**Collection entries:**
╔══
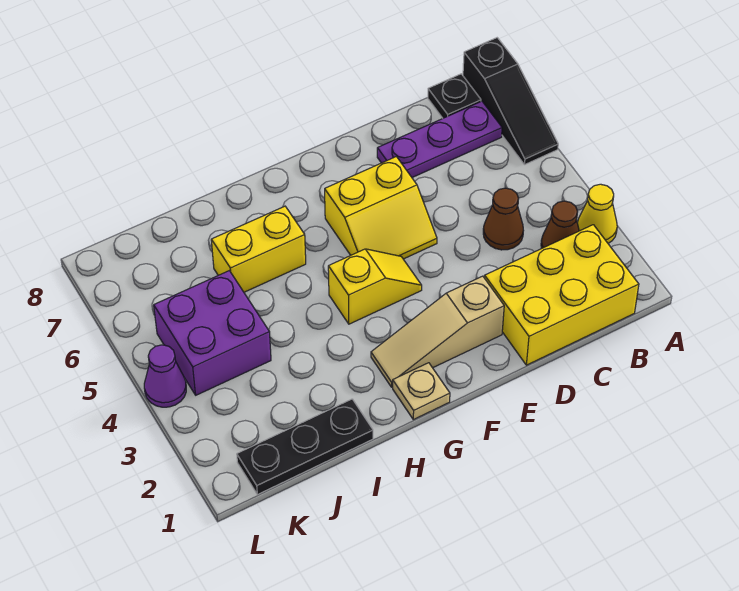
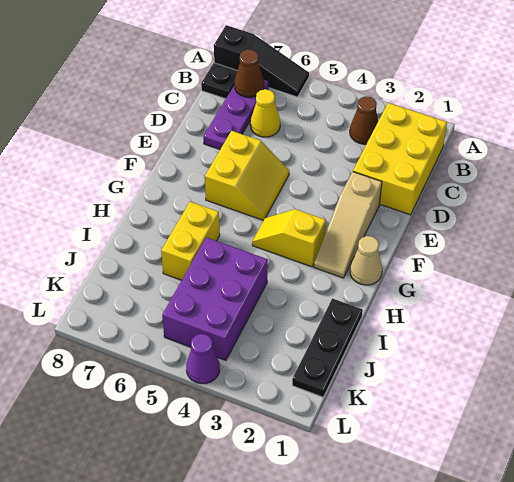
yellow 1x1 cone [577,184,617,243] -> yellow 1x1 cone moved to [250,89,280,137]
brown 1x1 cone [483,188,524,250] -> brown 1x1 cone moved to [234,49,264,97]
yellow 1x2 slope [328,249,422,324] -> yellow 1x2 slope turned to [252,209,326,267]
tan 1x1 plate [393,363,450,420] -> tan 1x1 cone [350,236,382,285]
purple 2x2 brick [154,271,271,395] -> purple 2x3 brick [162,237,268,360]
╚══
Whenever a line includes the word "yellow", pull it out of the entries.

**Completed task:**
yellow 1x1 cone [577,184,617,243] -> yellow 1x1 cone moved to [250,89,280,137]
yellow 1x2 slope [328,249,422,324] -> yellow 1x2 slope turned to [252,209,326,267]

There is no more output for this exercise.